Locate the line that contains "(369, 422) = (343, 146): red", then copy it and all later lines of the data below exactly, through the last one.

======== Data shown

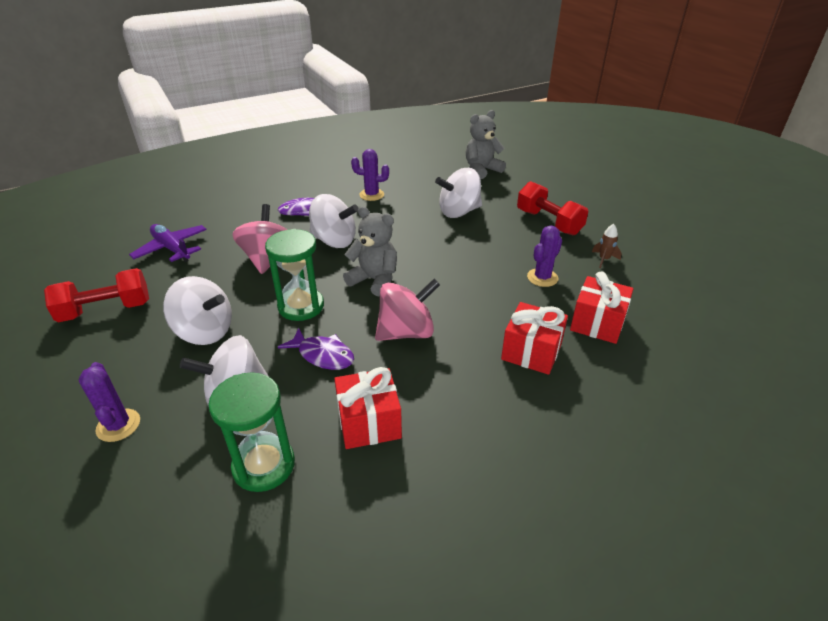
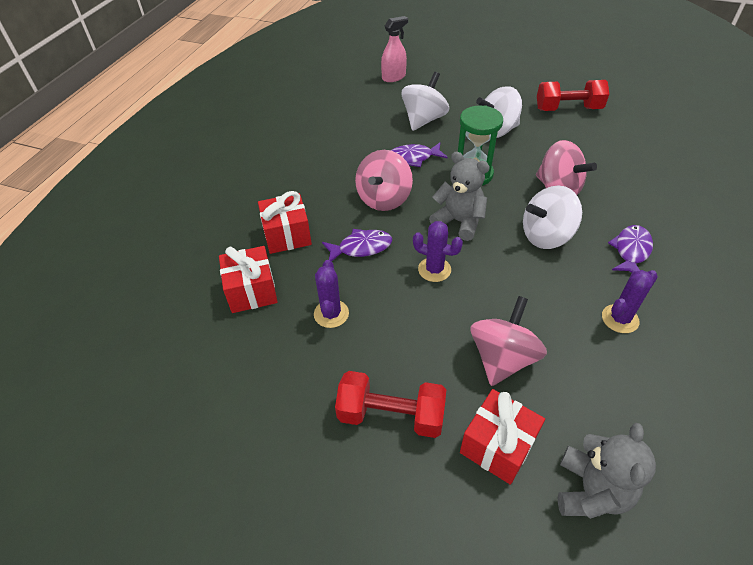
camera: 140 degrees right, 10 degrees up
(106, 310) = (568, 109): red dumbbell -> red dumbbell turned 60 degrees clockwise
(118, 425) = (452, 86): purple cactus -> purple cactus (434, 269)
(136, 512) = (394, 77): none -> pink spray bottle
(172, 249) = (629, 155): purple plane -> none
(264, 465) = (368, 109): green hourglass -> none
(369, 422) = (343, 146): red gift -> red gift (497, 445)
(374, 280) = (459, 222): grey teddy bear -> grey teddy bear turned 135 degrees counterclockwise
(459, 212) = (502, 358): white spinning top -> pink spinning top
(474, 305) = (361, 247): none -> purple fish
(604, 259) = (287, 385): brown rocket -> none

================

Answer space:
(369, 422) = (343, 146): red gift -> red gift (497, 445)
(374, 280) = (459, 222): grey teddy bear -> grey teddy bear turned 135 degrees counterclockwise
(459, 212) = (502, 358): white spinning top -> pink spinning top
(474, 305) = (361, 247): none -> purple fish
(604, 259) = (287, 385): brown rocket -> none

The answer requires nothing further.